[Scene difference descriptions]
┏━━

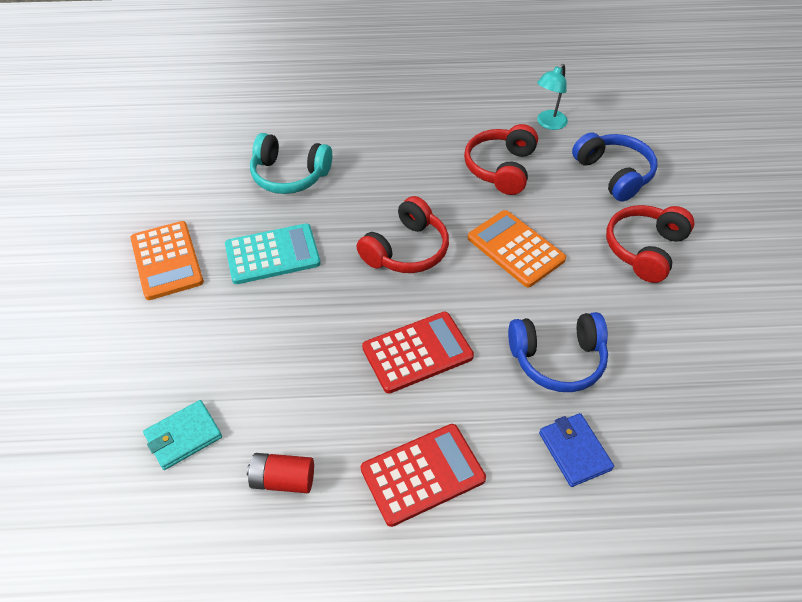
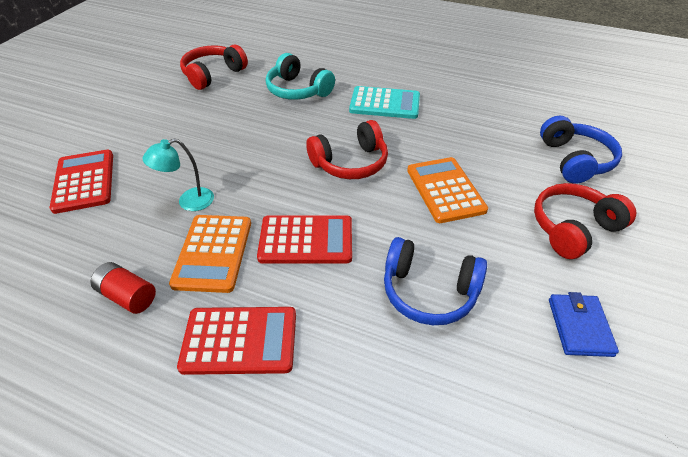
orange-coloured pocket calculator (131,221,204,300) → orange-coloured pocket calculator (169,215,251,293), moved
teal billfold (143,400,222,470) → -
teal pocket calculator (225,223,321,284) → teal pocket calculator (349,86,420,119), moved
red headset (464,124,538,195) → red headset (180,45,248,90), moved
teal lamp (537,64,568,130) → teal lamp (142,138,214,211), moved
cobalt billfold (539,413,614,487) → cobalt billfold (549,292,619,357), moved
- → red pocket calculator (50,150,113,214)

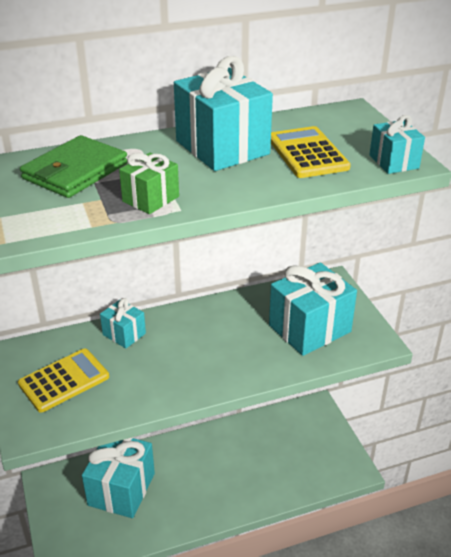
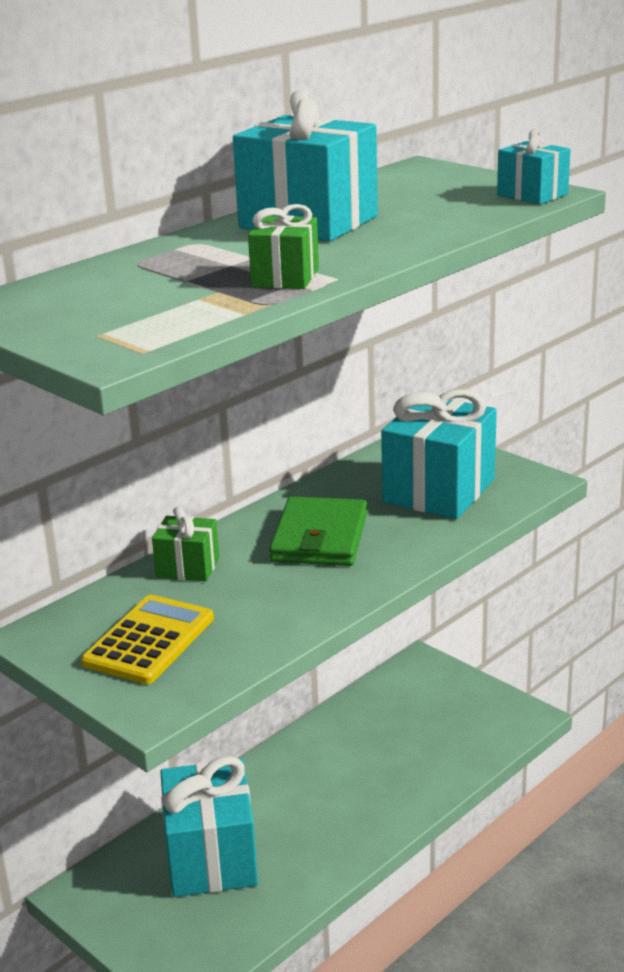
leaf-green billfold (20,135,128,198) → leaf-green billfold (269,496,367,566), moved
teal gift (100,298,146,348) → leaf-green gift (152,507,219,581)
yellow pocket calculator (271,126,351,178) → -

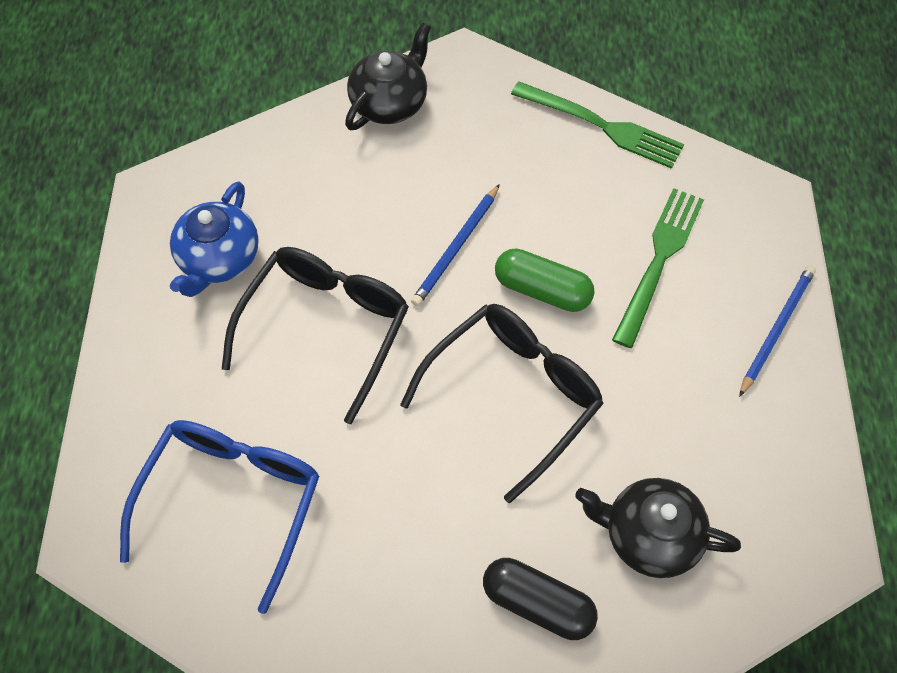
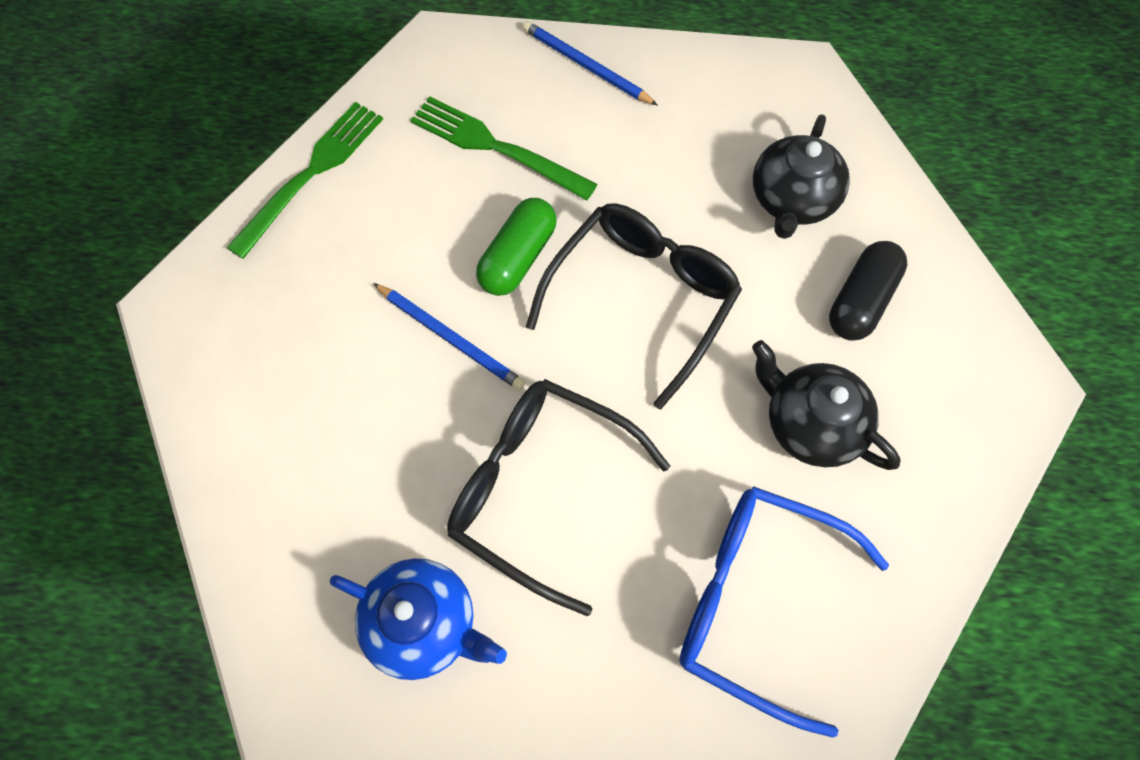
jet-black teapot (345,23,431,130) → jet-black teapot (752,340,901,470), moved
jet-black spectacles (400,304,604,503) → jet-black spectacles (526,204,742,410), 75 degrees clockwise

┗━━

◆ About this exercise: Restate each entry exactly, omitting pictures.

◆ Written solution:
orange-coloured pocket calculator (131,221,204,300) → orange-coloured pocket calculator (169,215,251,293), moved
teal billfold (143,400,222,470) → -
teal pocket calculator (225,223,321,284) → teal pocket calculator (349,86,420,119), moved
red headset (464,124,538,195) → red headset (180,45,248,90), moved
teal lamp (537,64,568,130) → teal lamp (142,138,214,211), moved
cobalt billfold (539,413,614,487) → cobalt billfold (549,292,619,357), moved
- → red pocket calculator (50,150,113,214)

leaf-green billfold (20,135,128,198) → leaf-green billfold (269,496,367,566), moved
teal gift (100,298,146,348) → leaf-green gift (152,507,219,581)
yellow pocket calculator (271,126,351,178) → -

jet-black teapot (345,23,431,130) → jet-black teapot (752,340,901,470), moved
jet-black spectacles (400,304,604,503) → jet-black spectacles (526,204,742,410), 75 degrees clockwise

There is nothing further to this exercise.